= Task brief =
Counting task for the entries below: give the number of lines that contain the word "yellow", with no other text.

Start of Material for this task

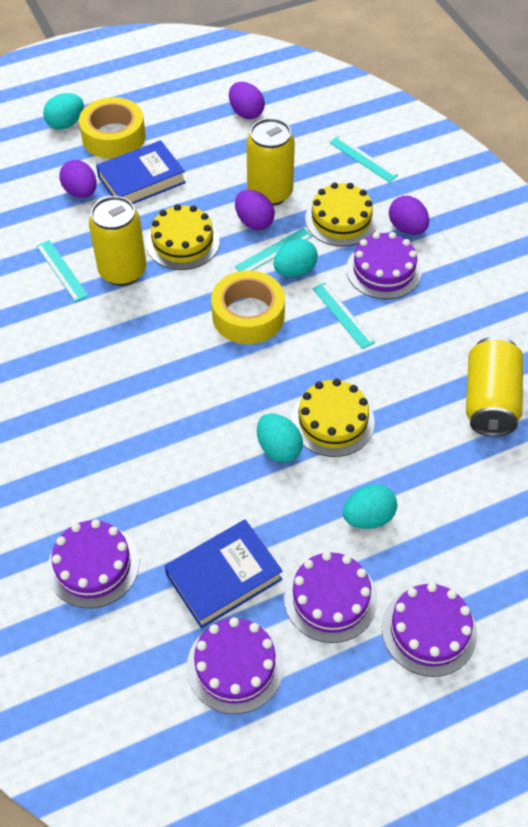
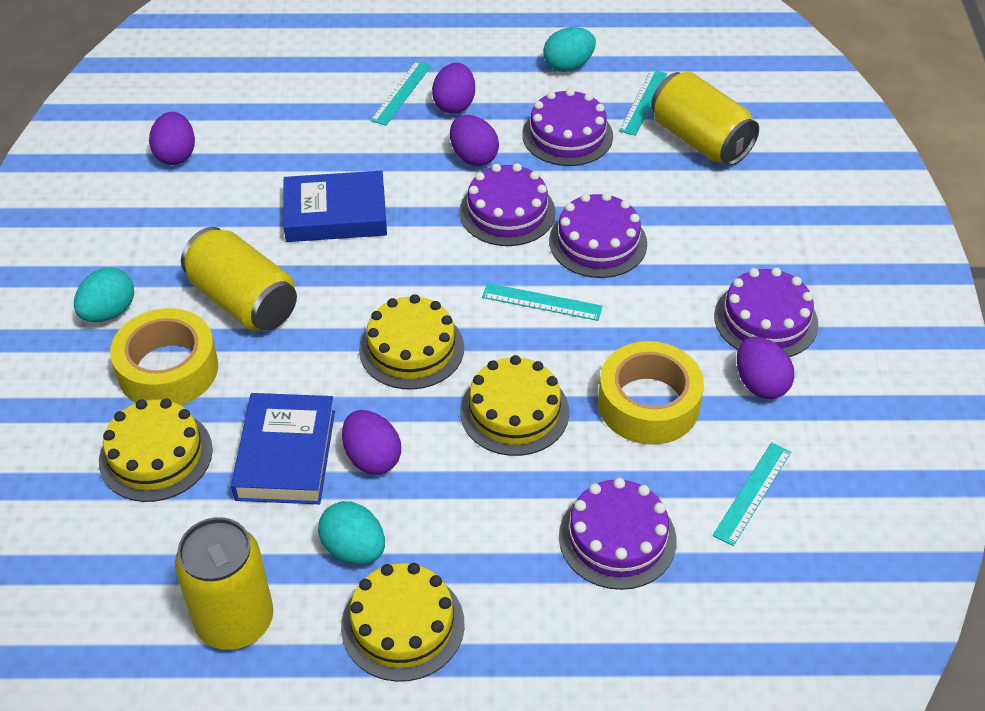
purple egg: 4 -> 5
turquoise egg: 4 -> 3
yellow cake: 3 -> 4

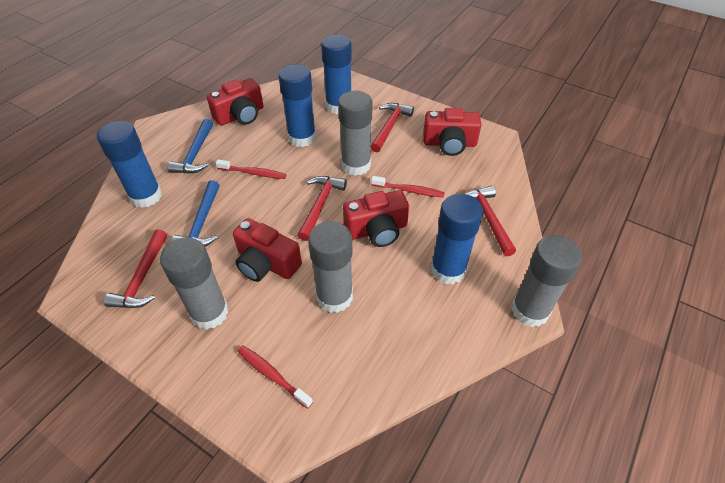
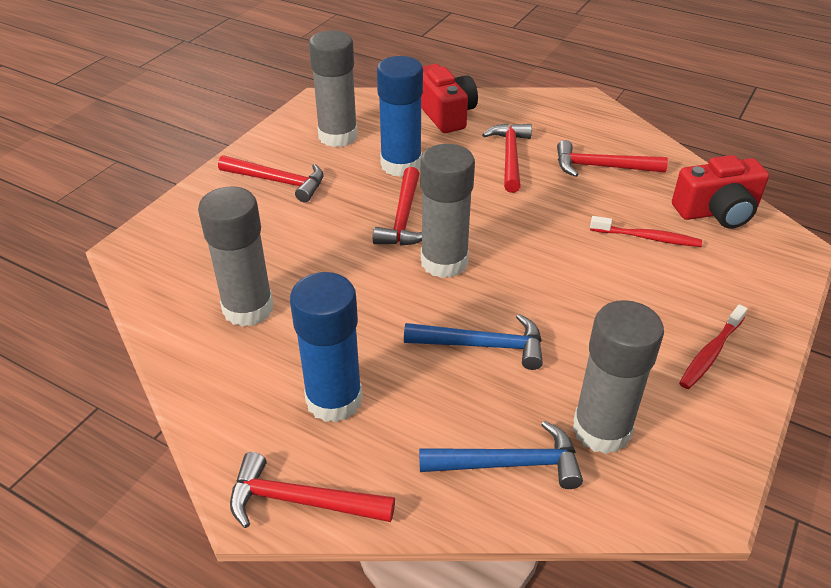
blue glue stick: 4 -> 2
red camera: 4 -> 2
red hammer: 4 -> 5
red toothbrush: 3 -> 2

End of Material for this task
Start of Material for this task

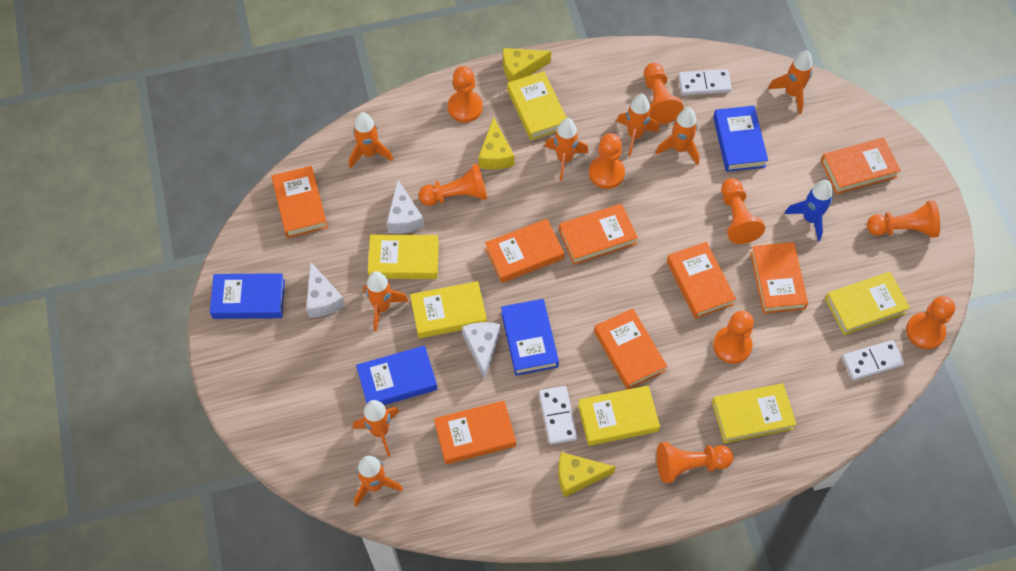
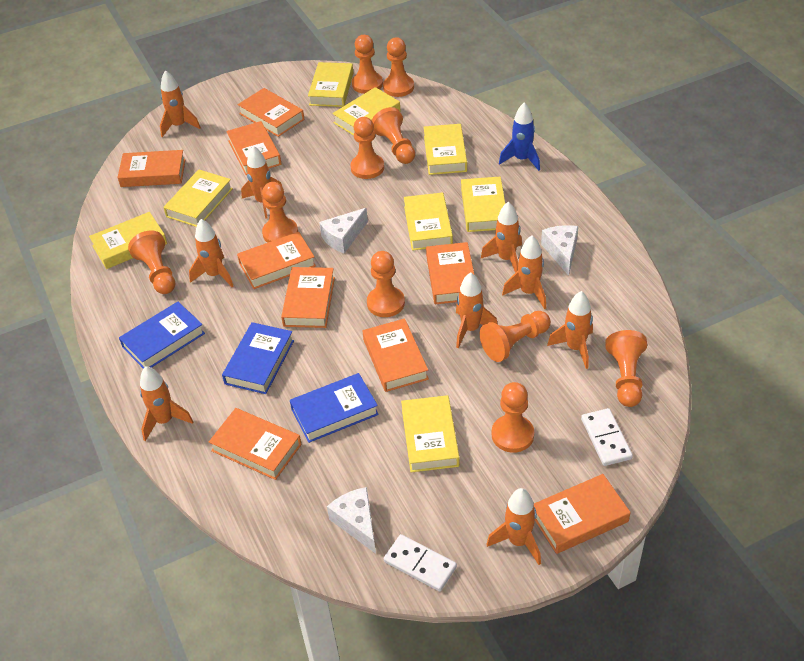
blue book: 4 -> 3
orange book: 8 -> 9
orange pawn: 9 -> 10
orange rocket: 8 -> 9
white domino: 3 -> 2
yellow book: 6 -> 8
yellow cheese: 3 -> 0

End of Material for this task

= Answer area =
3